→ **WORK ORDER**
Print the line that contains "(542, 148) = (285, 219): purple", then every line after it until the entries end, exactly as they read; do not include pictures.

→ **Before-and-after scene images**
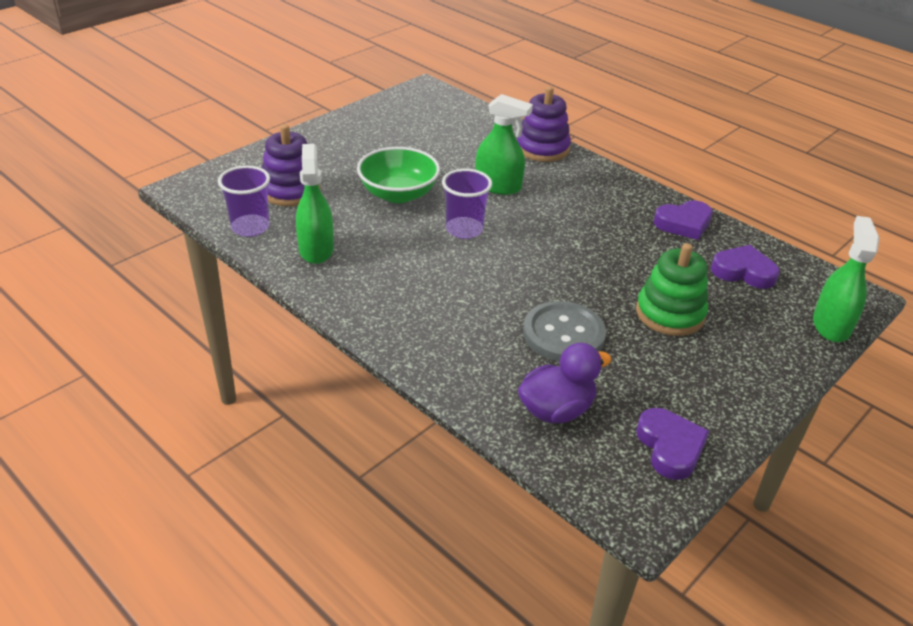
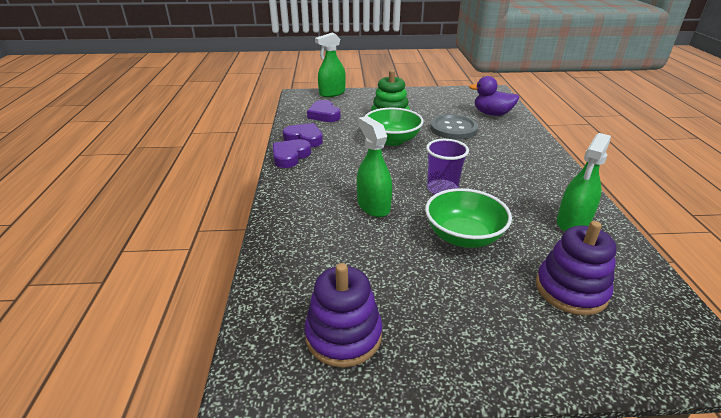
camera: 135 degrees left, 5 degrees down
(250, 227) = (630, 267): purple cup -> none
(542, 148) = (285, 219): purple stacking toy -> purple stacking toy (343, 335)
(600, 270) = (392, 140): none -> green bowl
(670, 447) = (460, 95): purple heart -> purple heart (290, 156)

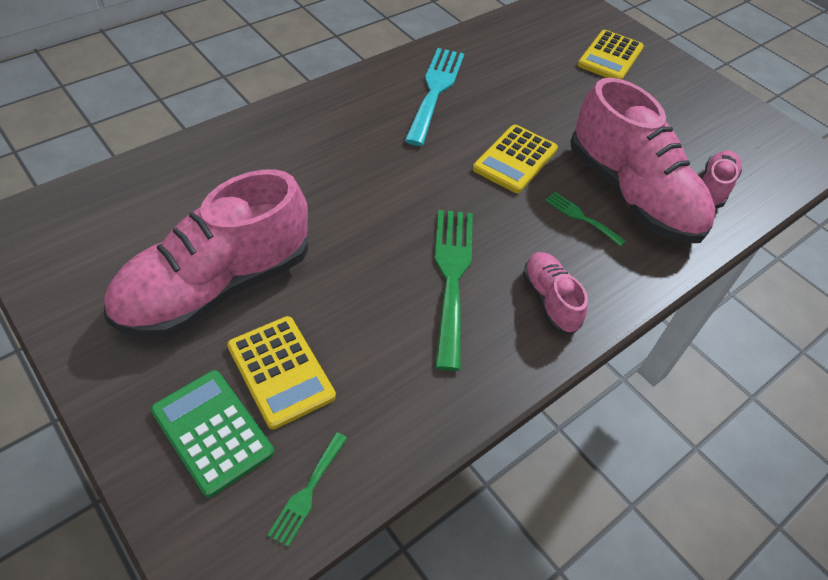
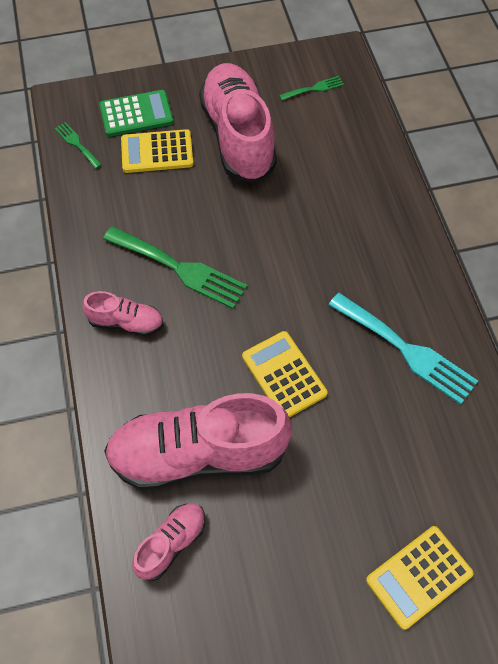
camera: 120 degrees right, 10 degrees up
(581, 217) = (192, 392): green fork -> green fork (314, 88)
(610, 57) = (419, 577): yellow calculator -> yellow calculator turned 90 degrees counterclockwise
(713, 188) = (171, 543): pink shoe -> pink shoe turned 105 degrees counterclockwise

→ **ANSWER TO THIS EXERCISE**
(542, 148) = (285, 219): purple stacking toy -> purple stacking toy (343, 335)
(600, 270) = (392, 140): none -> green bowl
(670, 447) = (460, 95): purple heart -> purple heart (290, 156)

camera: 120 degrees right, 10 degrees up
(581, 217) = (192, 392): green fork -> green fork (314, 88)
(610, 57) = (419, 577): yellow calculator -> yellow calculator turned 90 degrees counterclockwise
(713, 188) = (171, 543): pink shoe -> pink shoe turned 105 degrees counterclockwise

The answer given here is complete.